Records supplied
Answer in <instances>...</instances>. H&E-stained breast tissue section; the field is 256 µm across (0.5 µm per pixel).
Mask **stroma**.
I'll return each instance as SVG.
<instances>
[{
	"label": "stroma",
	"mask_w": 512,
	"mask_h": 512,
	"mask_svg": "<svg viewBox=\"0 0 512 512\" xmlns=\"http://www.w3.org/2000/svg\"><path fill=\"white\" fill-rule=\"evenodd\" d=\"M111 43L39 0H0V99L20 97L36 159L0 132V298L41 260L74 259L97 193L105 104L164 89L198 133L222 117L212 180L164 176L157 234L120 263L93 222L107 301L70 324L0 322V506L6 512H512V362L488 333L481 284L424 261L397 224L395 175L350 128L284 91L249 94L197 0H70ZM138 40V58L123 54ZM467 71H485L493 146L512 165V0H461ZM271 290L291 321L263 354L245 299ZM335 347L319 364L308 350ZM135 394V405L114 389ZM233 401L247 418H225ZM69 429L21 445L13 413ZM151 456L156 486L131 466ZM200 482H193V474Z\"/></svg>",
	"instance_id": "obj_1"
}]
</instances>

Request
Output all of the material, please, exactly as it stands.

Written solution
Answer in <instances>...</instances>. H&E-stained breast tissue section; the field is 256 µm across (0.5 µm per pixel).
Mask **stroma**.
I'll return each instance as SVG.
<instances>
[{
	"label": "stroma",
	"mask_w": 512,
	"mask_h": 512,
	"mask_svg": "<svg viewBox=\"0 0 512 512\" xmlns=\"http://www.w3.org/2000/svg\"><path fill=\"white\" fill-rule=\"evenodd\" d=\"M111 43L39 0H0V99L20 97L36 159L0 132V298L41 260L74 259L97 193L105 104L164 89L198 133L222 117L212 180L164 176L157 234L120 263L93 222L107 301L70 324L0 322V506L6 512H512V362L488 333L481 284L424 261L397 224L395 175L350 128L284 91L249 94L197 0H70ZM138 40V58L123 54ZM467 71H485L493 146L512 165V0H461ZM271 290L291 321L263 354L245 299ZM335 347L319 364L308 350ZM135 394V405L114 389ZM233 401L247 418H225ZM69 429L21 445L13 413ZM151 456L156 486L131 466ZM200 482H193V474Z\"/></svg>",
	"instance_id": "obj_1"
}]
</instances>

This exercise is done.